The required output is an exact restatement of the lines, starting with the one that contains "tape in orange (4th" and finishing with the last line of the listing. It contains no pictures.

## Information supplied
◆ ◆ ◆ ◆ ◆
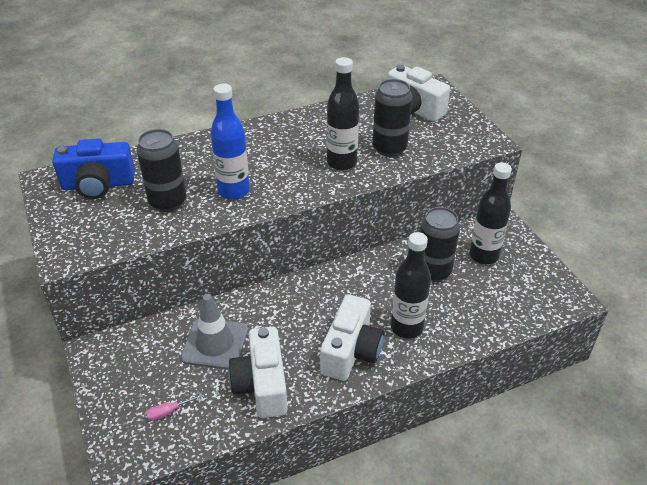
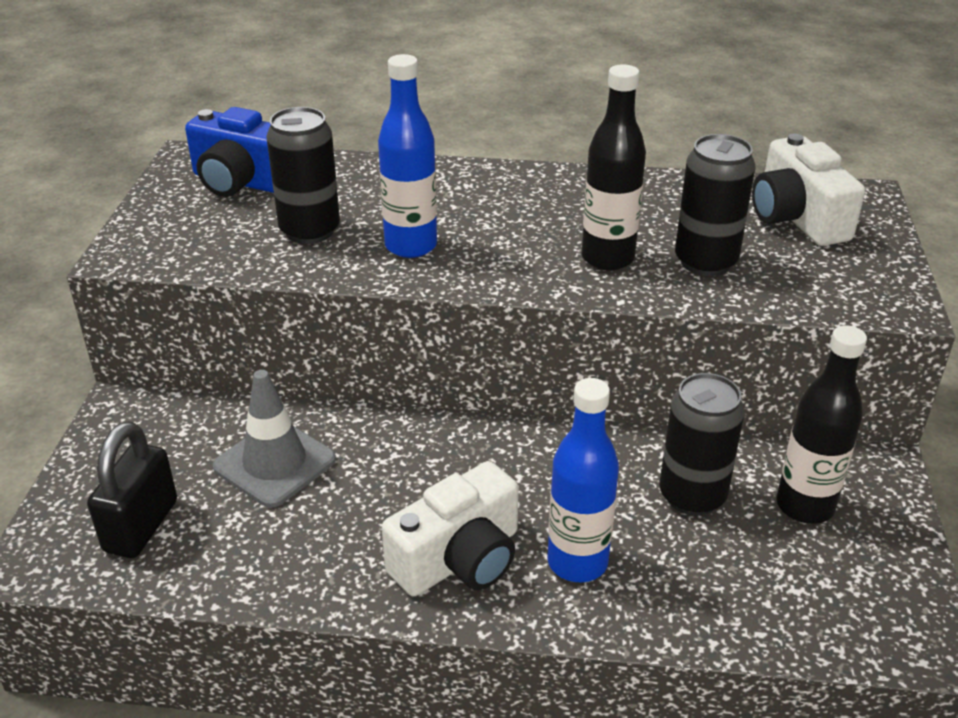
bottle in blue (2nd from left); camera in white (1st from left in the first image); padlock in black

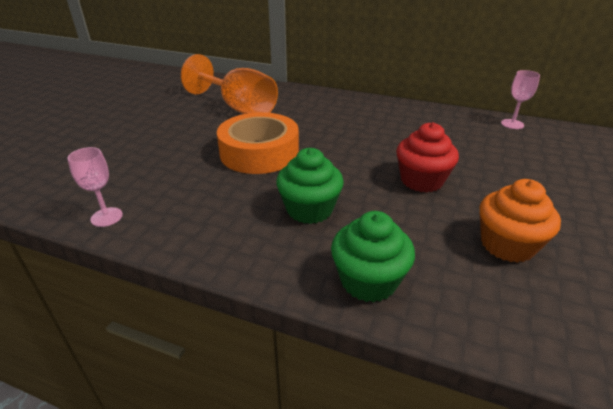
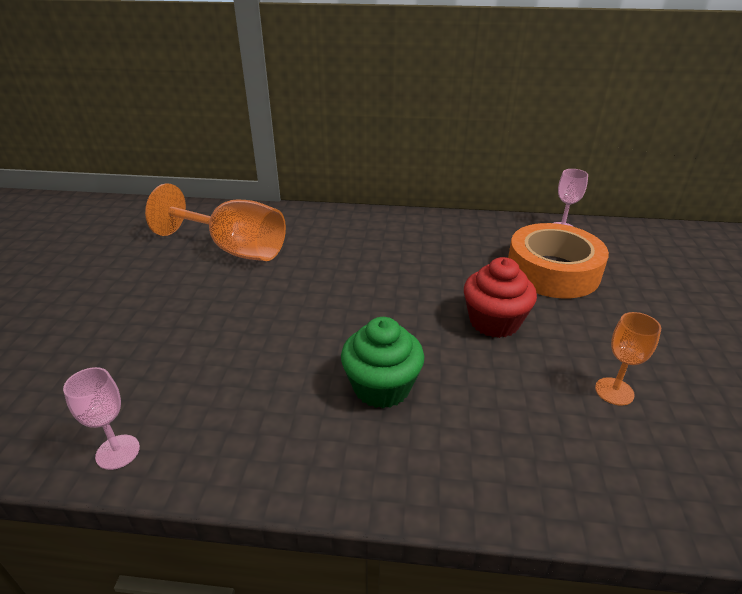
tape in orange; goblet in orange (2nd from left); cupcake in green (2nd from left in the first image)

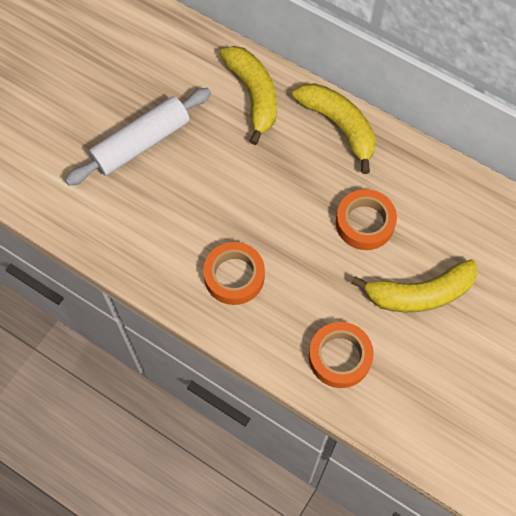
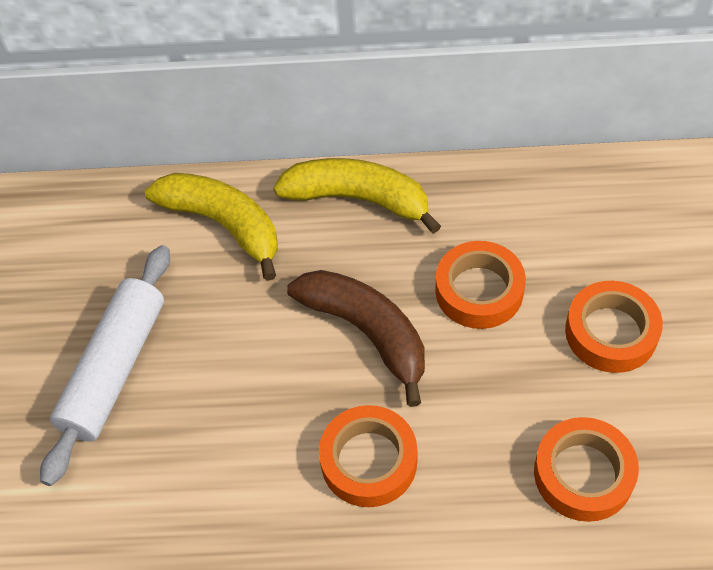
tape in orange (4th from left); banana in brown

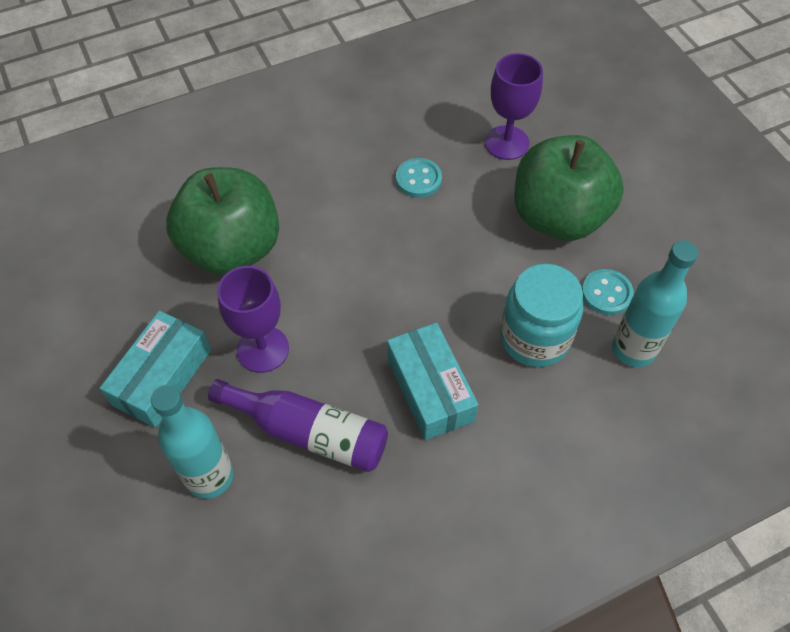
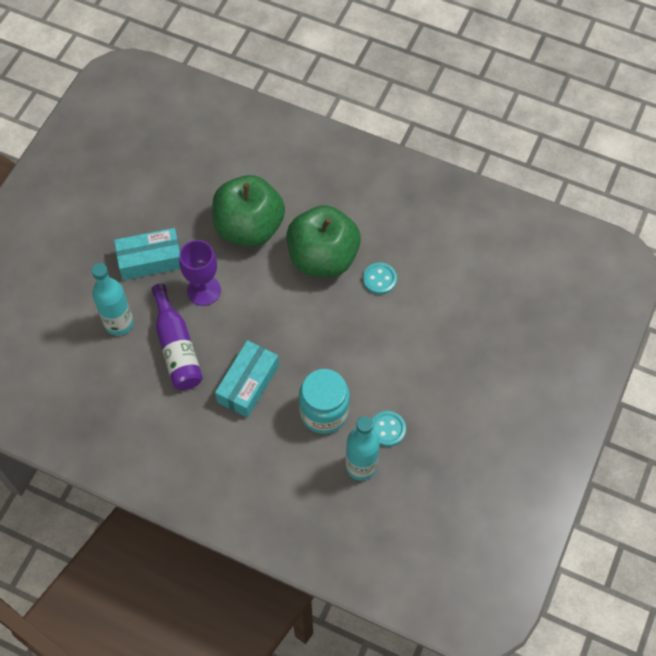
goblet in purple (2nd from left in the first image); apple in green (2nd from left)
◆ ◆ ◆ ◆ ◆
## Task answer
tape in orange (4th from left); banana in brown

goblet in purple (2nd from left in the first image); apple in green (2nd from left)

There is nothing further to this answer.